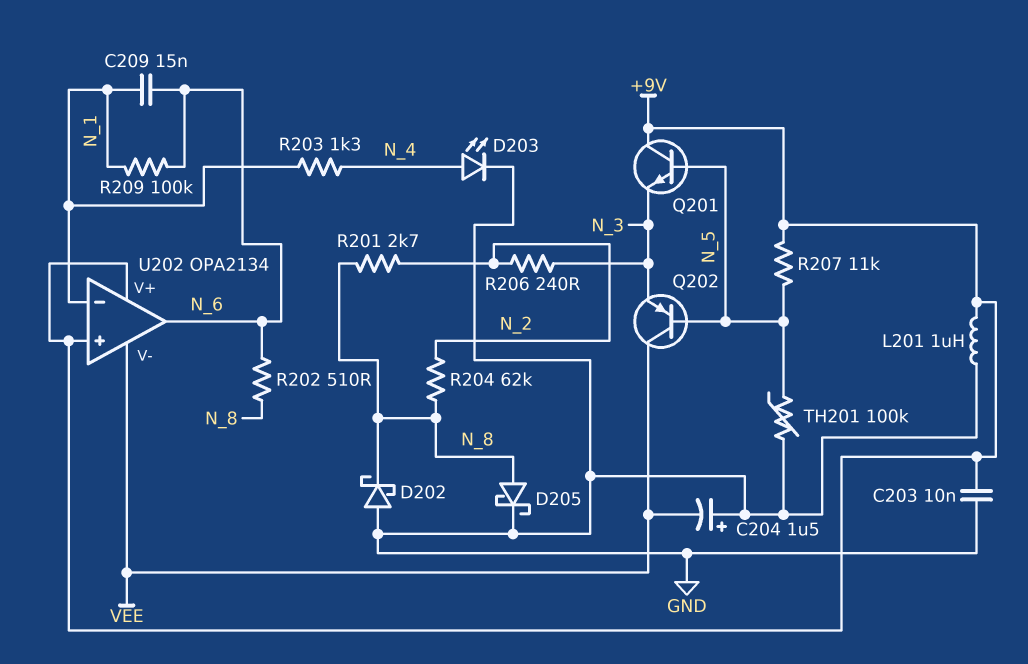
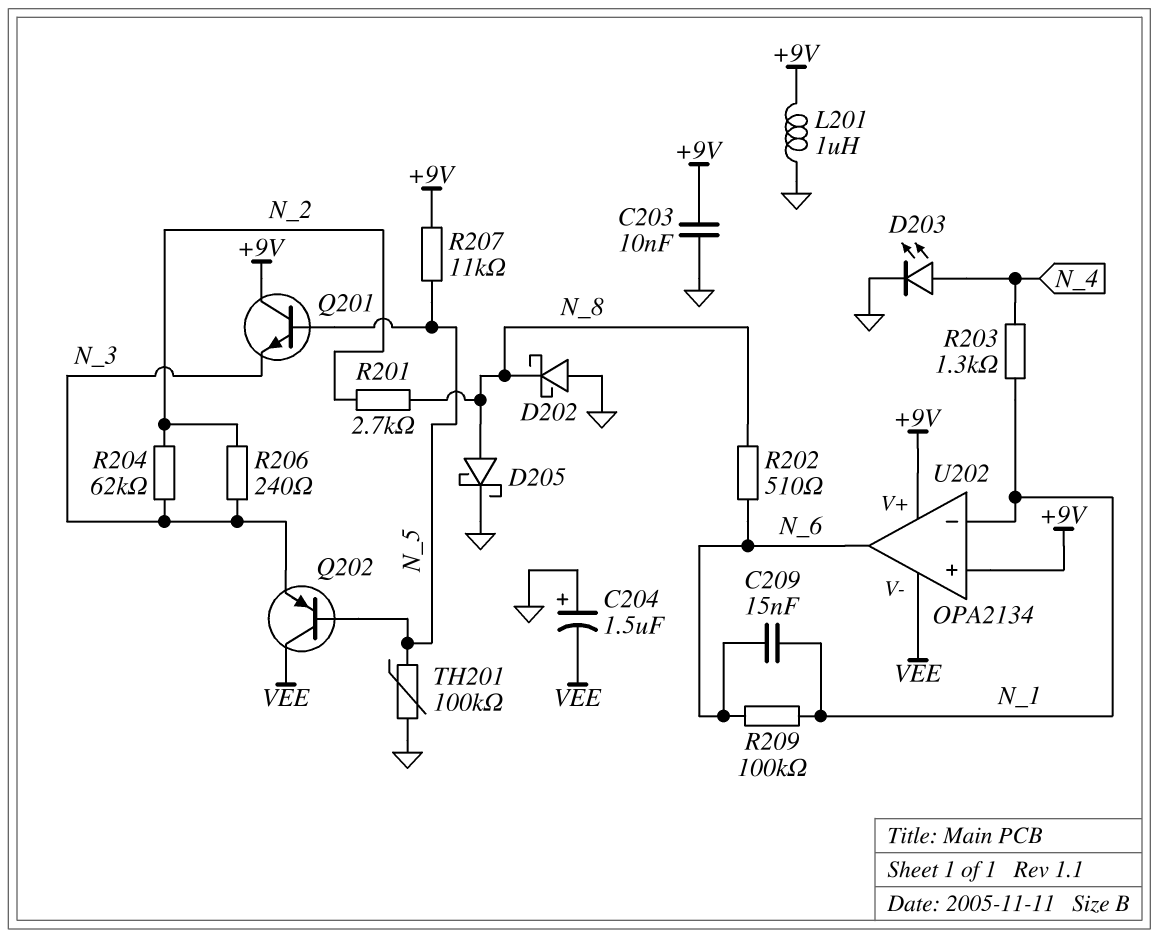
R204: 62k (N_2, N_8) -> 62k (N_2, N_3)

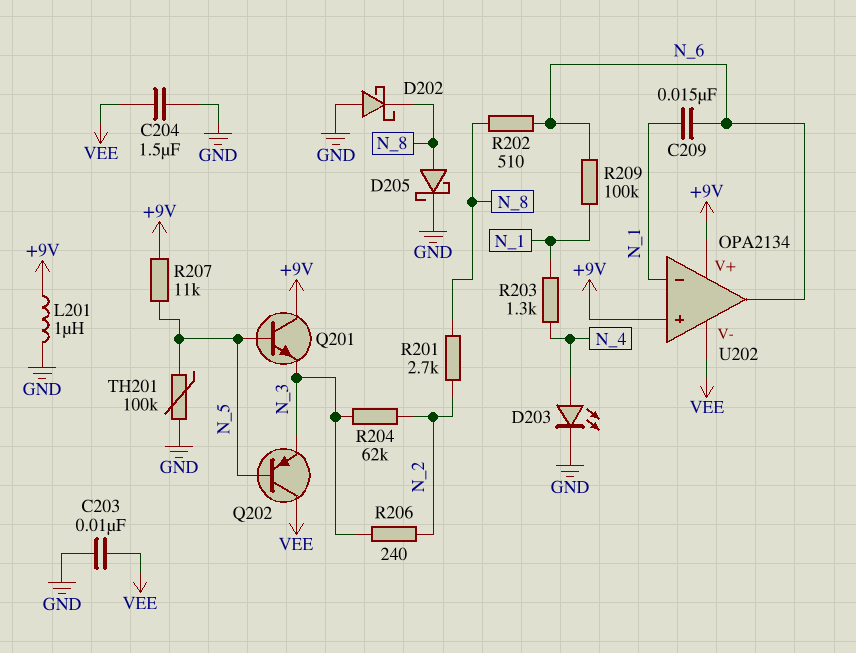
C203: 10nF (+9V, GND) -> 10nF (GND, VEE)
C204: 1.5uF (plus GND, minus VEE) -> 1.5uF (GND, VEE)

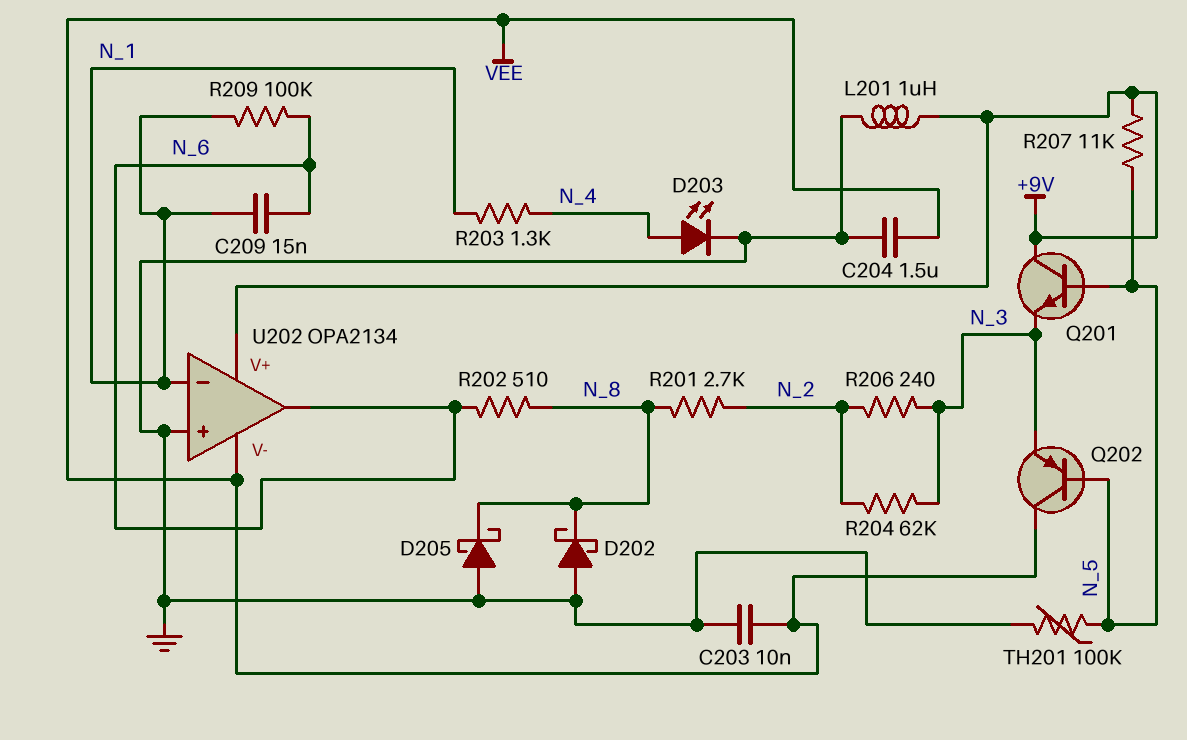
D205: schottky (A N_8, K GND) -> schottky (A GND, K N_8)
U202 pin in+: +9V -> GND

+ + +

**Work to be completed:** Could you output all of the records exactly, without their pictures?

**Written answer:**
R204: 62k (N_2, N_8) -> 62k (N_2, N_3)

C203: 10nF (+9V, GND) -> 10nF (GND, VEE)
C204: 1.5uF (plus GND, minus VEE) -> 1.5uF (GND, VEE)

D205: schottky (A N_8, K GND) -> schottky (A GND, K N_8)
U202 pin in+: +9V -> GND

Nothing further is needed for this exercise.